──────── AVAILABLE RECORDS ────────
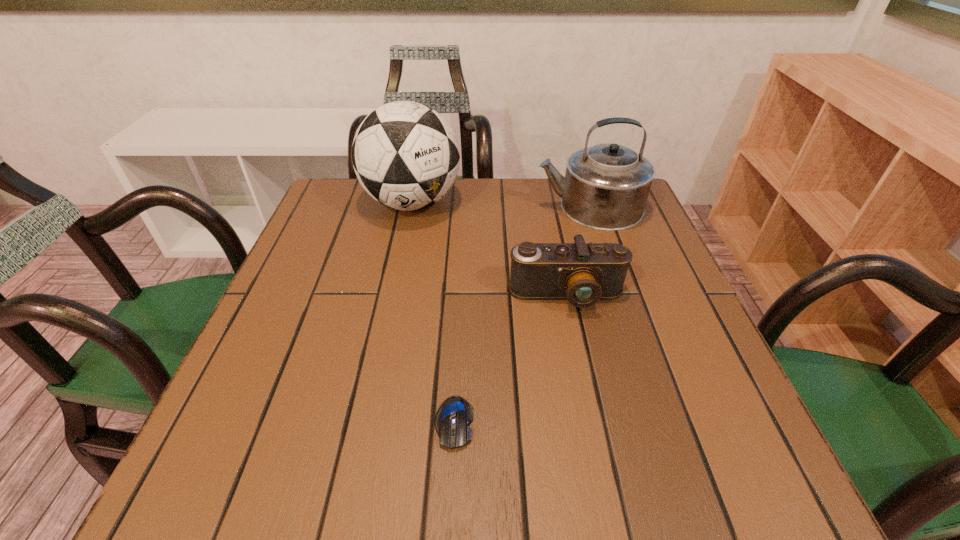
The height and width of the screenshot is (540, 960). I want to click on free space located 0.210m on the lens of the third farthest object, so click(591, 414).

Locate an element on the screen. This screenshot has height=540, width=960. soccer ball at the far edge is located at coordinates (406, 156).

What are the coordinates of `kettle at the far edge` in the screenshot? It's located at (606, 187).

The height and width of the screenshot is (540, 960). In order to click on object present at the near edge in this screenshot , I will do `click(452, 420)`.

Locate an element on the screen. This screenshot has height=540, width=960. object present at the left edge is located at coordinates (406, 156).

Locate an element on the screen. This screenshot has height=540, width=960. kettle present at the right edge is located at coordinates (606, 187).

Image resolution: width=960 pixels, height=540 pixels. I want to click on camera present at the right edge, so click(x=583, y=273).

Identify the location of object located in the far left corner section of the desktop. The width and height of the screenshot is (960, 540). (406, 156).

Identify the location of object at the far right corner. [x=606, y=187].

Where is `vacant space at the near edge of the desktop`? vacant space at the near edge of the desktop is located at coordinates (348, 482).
────────
──────── AVAILABLE RECORDS ────────
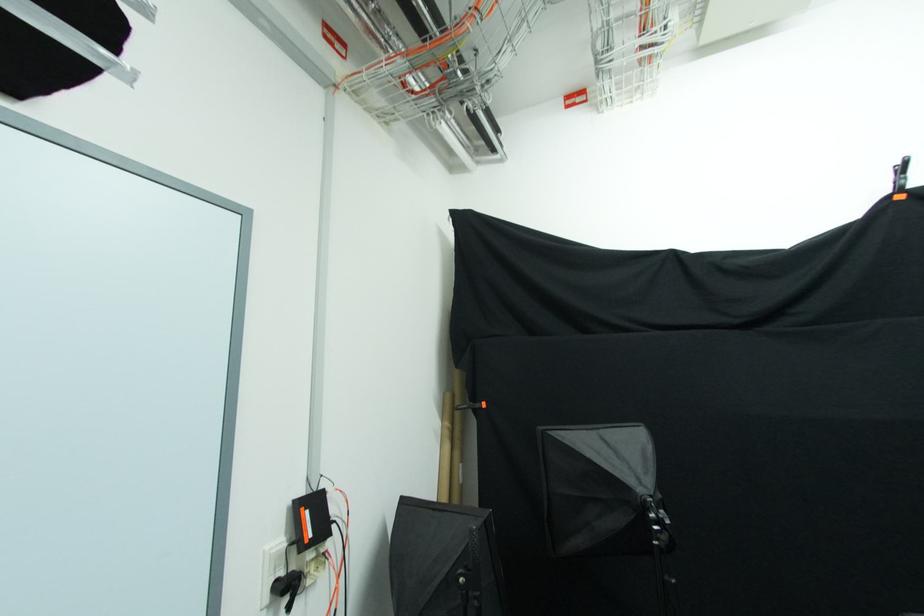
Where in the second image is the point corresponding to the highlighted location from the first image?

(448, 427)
────────
— SHORT EXERCISE —
Retype without alteration the lines above, from the line that contains "so click(591, 414)." up to and including the line that contains "Identify the location of object at".

— REPLY —
The height and width of the screenshot is (540, 960). I want to click on free space located 0.210m on the lens of the third farthest object, so click(591, 414).

Locate an element on the screen. This screenshot has height=540, width=960. soccer ball at the far edge is located at coordinates (406, 156).

What are the coordinates of `kettle at the far edge` in the screenshot? It's located at (606, 187).

The height and width of the screenshot is (540, 960). In order to click on object present at the near edge in this screenshot , I will do `click(452, 420)`.

Locate an element on the screen. This screenshot has height=540, width=960. object present at the left edge is located at coordinates (406, 156).

Locate an element on the screen. This screenshot has height=540, width=960. kettle present at the right edge is located at coordinates (606, 187).

Image resolution: width=960 pixels, height=540 pixels. I want to click on camera present at the right edge, so click(x=583, y=273).

Identify the location of object located in the far left corner section of the desktop. The width and height of the screenshot is (960, 540). (406, 156).

Identify the location of object at the far right corner. [x=606, y=187].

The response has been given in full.